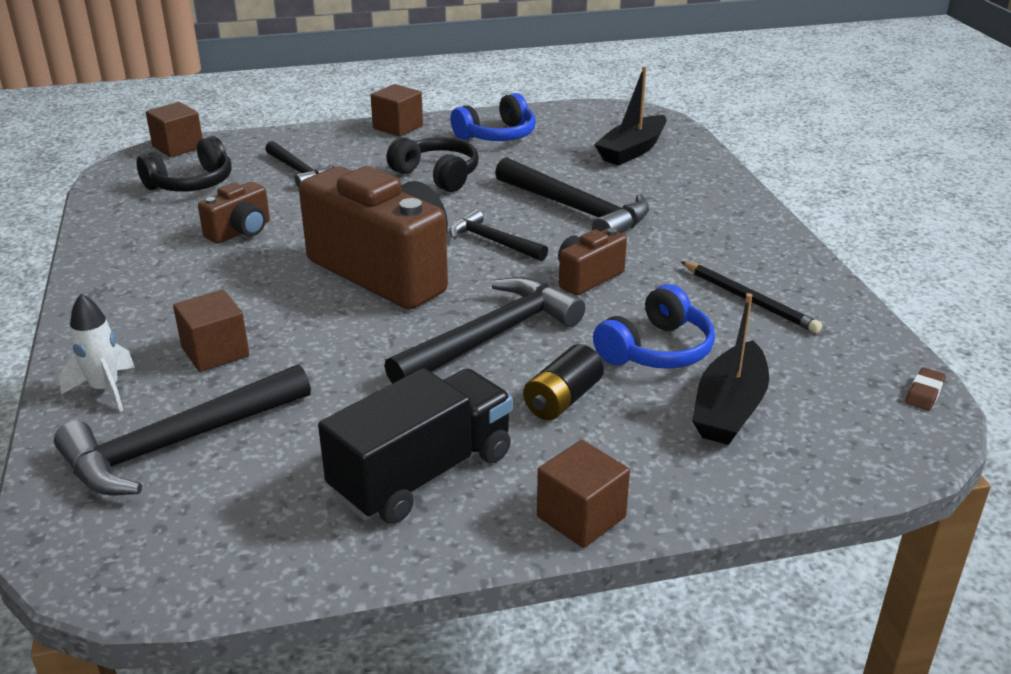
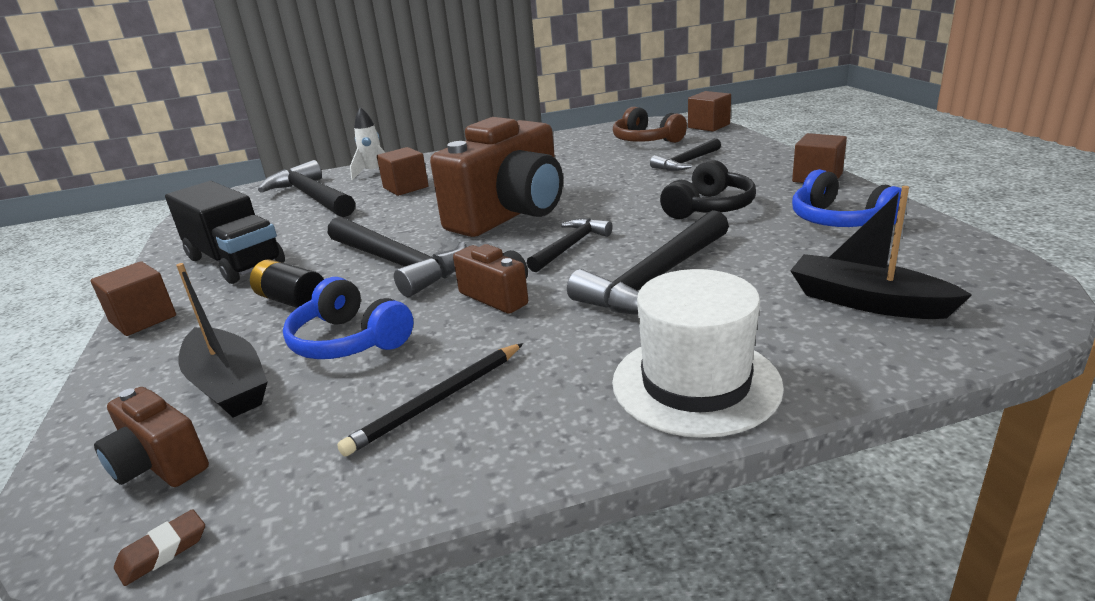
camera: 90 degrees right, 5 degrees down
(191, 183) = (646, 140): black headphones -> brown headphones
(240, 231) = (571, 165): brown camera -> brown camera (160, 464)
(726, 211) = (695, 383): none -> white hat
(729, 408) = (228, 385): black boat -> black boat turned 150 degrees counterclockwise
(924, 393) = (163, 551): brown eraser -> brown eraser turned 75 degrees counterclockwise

====

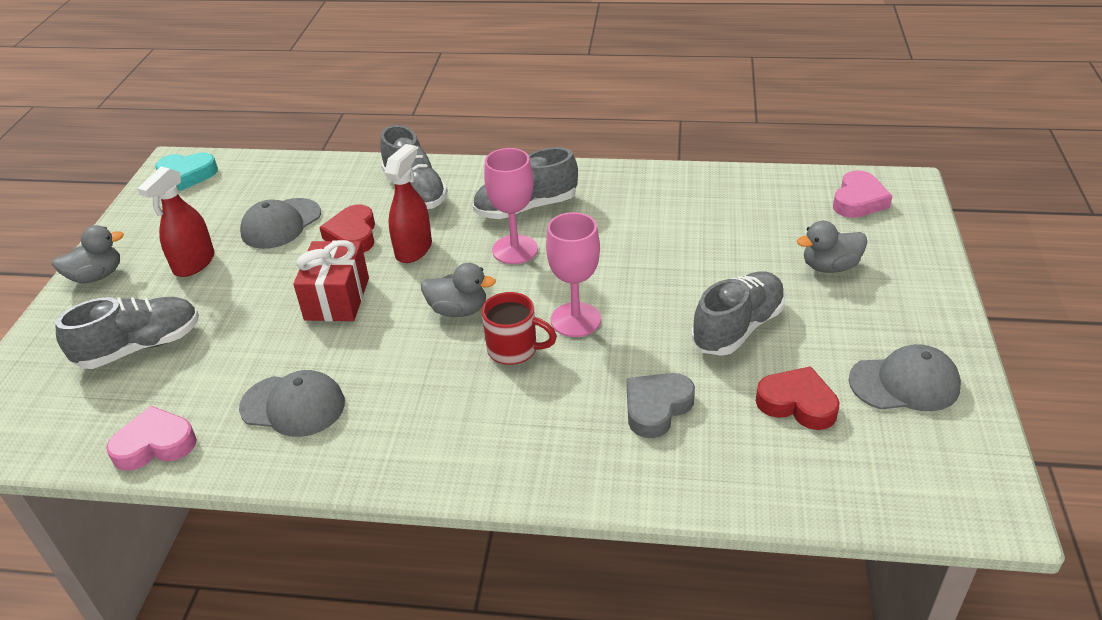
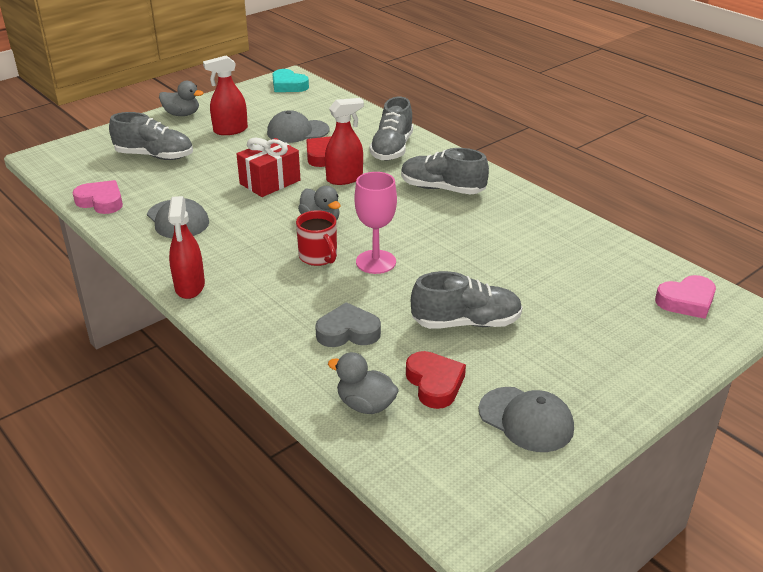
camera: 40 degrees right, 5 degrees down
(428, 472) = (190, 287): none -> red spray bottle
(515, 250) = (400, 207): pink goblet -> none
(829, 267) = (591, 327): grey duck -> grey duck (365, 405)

====

TASK INSTRUCTIONS: Go through the records line by line, and copy each line that holds the string "none".

FINISHED EXERCISE:
(726, 211) = (695, 383): none -> white hat
(428, 472) = (190, 287): none -> red spray bottle
(515, 250) = (400, 207): pink goblet -> none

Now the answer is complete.